[Object count comparisons]
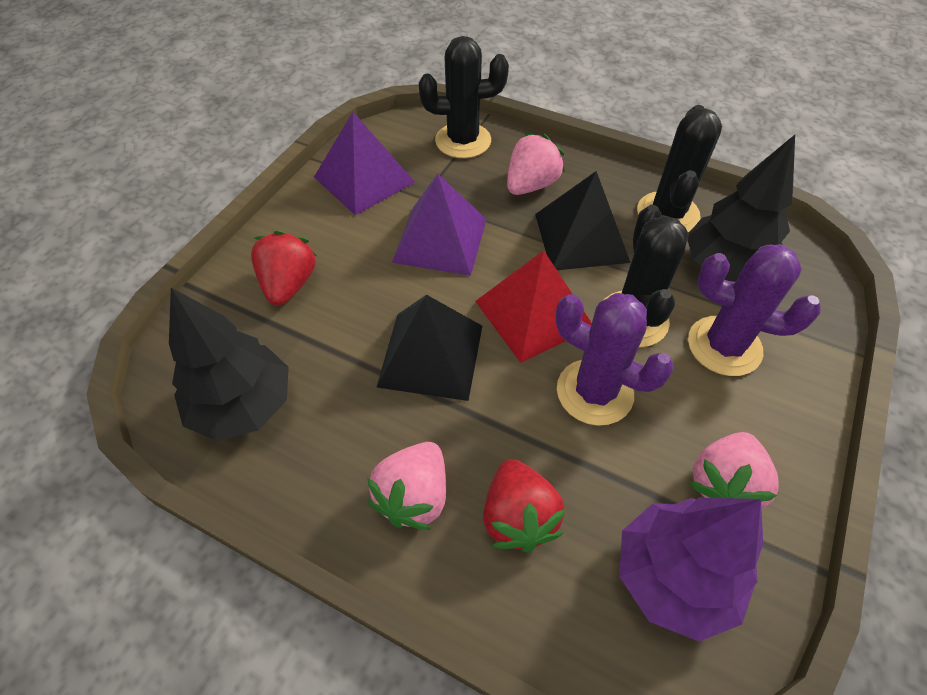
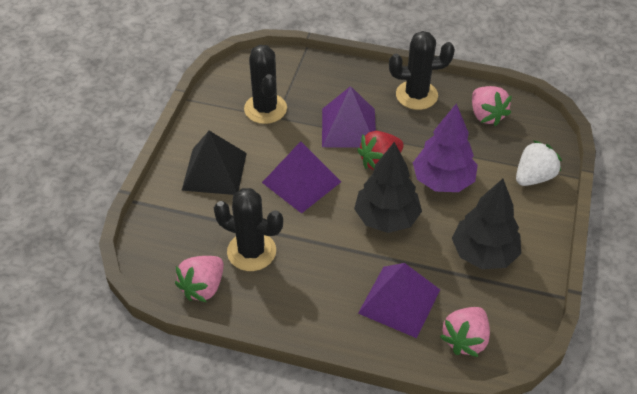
black pyramid: 2 -> 1
purple cactus: 2 -> 0
purple pyramid: 2 -> 3
red pyramid: 1 -> 0
red strawberry: 2 -> 1
white strawberry: 0 -> 1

- [TASK BRIEF] Every entry above should be given again exactly, with no images included.

- [TASK RESULT]
black pyramid: 2 -> 1
purple cactus: 2 -> 0
purple pyramid: 2 -> 3
red pyramid: 1 -> 0
red strawberry: 2 -> 1
white strawberry: 0 -> 1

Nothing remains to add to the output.